**Exercise goal:** Once the line holding "recolor | grey" is found in the listing below, write it out and each later line exactly, up to and including the one holding "red cylinder |".
[Data under study Boundary: Start]
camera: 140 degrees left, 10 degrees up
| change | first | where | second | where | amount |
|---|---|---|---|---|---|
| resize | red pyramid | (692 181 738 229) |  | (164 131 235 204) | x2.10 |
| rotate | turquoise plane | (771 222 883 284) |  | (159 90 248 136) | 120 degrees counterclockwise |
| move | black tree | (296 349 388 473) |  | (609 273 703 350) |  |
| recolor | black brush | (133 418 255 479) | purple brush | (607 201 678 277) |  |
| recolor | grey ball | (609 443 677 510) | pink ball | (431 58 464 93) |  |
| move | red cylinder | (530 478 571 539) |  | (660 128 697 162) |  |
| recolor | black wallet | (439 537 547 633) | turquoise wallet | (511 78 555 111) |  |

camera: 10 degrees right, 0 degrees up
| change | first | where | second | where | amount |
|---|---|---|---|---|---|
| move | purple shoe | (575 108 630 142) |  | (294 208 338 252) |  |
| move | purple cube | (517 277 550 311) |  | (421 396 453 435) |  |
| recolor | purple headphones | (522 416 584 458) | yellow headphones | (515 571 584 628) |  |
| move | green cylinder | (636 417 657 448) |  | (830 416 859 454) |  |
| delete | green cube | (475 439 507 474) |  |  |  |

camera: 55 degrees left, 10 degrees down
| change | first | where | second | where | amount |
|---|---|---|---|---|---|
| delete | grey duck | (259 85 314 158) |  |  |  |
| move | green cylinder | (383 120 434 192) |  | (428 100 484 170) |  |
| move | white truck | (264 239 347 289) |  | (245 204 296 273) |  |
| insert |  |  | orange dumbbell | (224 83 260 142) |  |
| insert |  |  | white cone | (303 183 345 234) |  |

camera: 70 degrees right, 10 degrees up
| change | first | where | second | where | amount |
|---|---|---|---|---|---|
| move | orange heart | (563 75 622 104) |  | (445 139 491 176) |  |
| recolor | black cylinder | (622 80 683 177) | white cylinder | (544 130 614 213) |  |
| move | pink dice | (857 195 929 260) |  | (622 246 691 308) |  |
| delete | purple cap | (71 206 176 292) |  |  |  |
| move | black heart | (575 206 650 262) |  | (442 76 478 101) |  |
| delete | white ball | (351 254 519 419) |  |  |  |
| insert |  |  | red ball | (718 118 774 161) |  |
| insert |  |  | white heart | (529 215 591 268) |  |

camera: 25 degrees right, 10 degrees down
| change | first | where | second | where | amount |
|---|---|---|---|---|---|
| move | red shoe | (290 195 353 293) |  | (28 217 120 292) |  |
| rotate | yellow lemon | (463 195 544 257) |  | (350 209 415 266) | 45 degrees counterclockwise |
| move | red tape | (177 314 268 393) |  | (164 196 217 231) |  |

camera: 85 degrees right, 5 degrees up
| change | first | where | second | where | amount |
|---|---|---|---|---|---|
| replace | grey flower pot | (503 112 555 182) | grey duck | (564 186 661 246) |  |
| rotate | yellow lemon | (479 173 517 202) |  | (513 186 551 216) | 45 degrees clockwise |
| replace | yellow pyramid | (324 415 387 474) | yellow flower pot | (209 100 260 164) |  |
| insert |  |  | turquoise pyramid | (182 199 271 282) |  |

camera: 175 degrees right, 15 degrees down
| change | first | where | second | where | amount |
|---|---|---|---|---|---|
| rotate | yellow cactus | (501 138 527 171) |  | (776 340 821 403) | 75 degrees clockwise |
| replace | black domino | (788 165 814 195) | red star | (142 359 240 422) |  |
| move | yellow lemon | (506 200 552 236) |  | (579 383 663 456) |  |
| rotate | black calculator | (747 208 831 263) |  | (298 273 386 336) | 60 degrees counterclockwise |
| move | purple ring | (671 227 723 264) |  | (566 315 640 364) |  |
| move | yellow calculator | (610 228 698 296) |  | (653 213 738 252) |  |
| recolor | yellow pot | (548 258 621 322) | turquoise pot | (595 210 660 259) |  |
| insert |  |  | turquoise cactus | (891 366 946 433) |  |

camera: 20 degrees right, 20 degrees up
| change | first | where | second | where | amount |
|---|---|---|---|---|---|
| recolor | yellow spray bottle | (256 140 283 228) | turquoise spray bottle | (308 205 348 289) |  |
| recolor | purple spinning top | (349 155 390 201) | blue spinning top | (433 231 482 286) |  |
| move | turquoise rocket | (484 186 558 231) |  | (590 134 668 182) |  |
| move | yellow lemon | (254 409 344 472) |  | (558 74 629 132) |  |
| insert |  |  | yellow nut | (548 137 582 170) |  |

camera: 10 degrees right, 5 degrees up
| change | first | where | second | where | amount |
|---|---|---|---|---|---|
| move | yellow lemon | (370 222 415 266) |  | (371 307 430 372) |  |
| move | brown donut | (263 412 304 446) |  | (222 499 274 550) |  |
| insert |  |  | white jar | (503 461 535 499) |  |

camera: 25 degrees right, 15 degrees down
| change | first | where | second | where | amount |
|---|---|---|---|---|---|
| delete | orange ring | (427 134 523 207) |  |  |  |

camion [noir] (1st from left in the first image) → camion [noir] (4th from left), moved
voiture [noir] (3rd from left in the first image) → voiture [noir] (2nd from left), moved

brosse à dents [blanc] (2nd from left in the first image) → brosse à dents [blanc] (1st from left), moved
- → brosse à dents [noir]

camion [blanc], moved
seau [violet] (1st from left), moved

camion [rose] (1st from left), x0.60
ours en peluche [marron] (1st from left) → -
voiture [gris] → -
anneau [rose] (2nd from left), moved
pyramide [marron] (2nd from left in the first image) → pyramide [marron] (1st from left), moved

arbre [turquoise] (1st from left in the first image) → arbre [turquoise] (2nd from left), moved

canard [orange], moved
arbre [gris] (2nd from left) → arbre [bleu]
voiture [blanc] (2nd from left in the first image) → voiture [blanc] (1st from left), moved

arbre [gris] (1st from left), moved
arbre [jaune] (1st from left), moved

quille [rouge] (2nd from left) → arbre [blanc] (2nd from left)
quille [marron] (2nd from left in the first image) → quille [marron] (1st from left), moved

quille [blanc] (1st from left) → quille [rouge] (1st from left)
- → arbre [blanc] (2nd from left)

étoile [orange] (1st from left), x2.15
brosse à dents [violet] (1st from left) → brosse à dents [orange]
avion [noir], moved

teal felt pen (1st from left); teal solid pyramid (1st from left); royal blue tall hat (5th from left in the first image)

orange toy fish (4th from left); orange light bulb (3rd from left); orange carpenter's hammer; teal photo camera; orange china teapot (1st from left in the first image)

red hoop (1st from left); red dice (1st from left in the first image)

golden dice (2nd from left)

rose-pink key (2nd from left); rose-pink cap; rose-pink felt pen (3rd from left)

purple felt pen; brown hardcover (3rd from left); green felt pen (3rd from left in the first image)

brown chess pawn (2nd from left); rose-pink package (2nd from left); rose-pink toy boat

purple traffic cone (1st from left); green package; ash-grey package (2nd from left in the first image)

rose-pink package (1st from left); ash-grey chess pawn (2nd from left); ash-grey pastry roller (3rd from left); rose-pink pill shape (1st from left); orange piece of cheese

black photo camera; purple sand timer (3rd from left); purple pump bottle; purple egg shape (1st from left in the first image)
[Data under study Boundary: End]
**Response area:**
| recolor | grey ball | (609 443 677 510) | pink ball | (431 58 464 93) |  |
| move | red cylinder | (530 478 571 539) |  | (660 128 697 162) |  |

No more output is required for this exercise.